### ABOUT THIS TASK
Could you write out every record below exactly, leaving out any pictures?

[Stored dataset items]
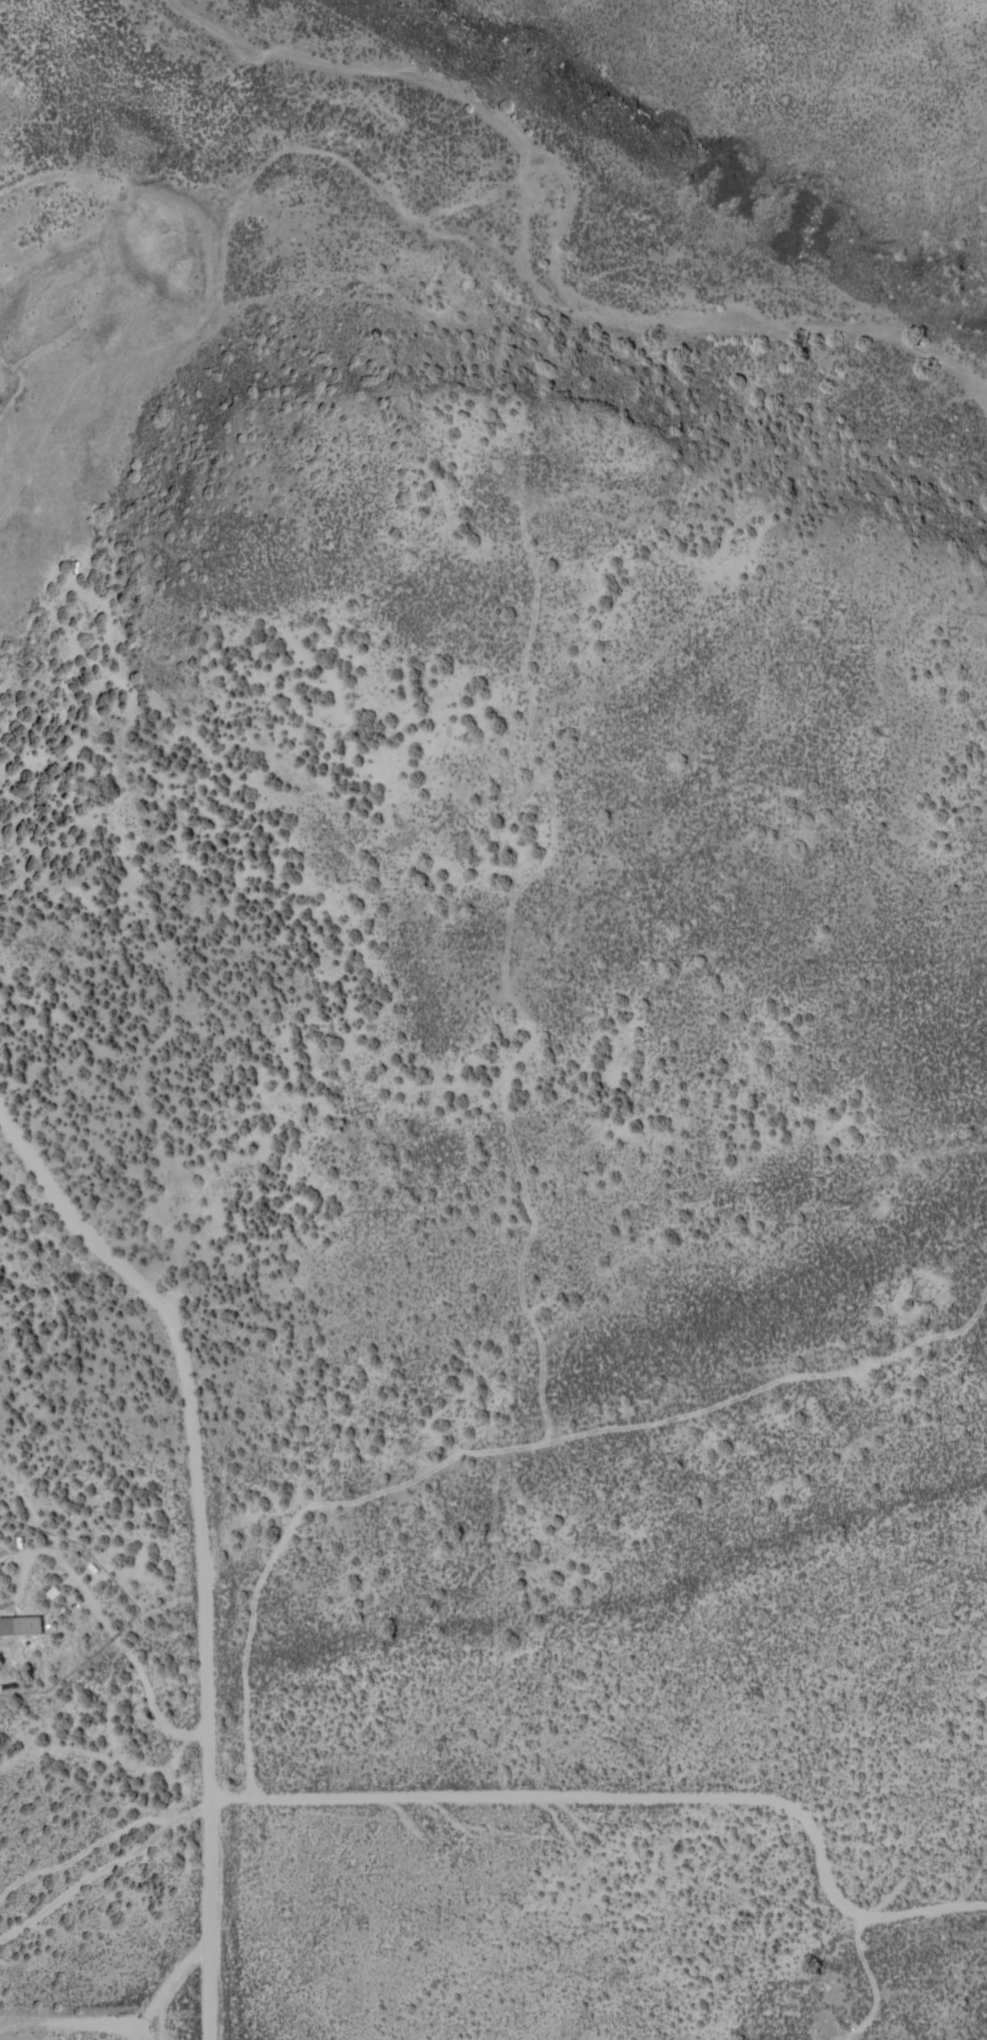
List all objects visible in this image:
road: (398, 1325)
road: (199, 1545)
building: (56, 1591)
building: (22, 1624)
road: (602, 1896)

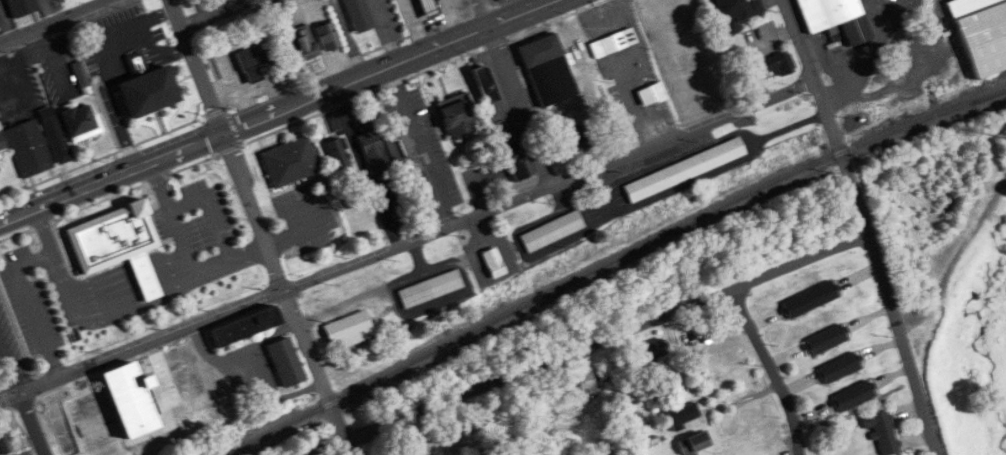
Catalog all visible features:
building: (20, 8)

### SOLVED PROBLEM
List all objects visible in this image:
road: (398, 1325)
road: (199, 1545)
building: (56, 1591)
building: (22, 1624)
road: (602, 1896)

Catalog all visible features:
building: (20, 8)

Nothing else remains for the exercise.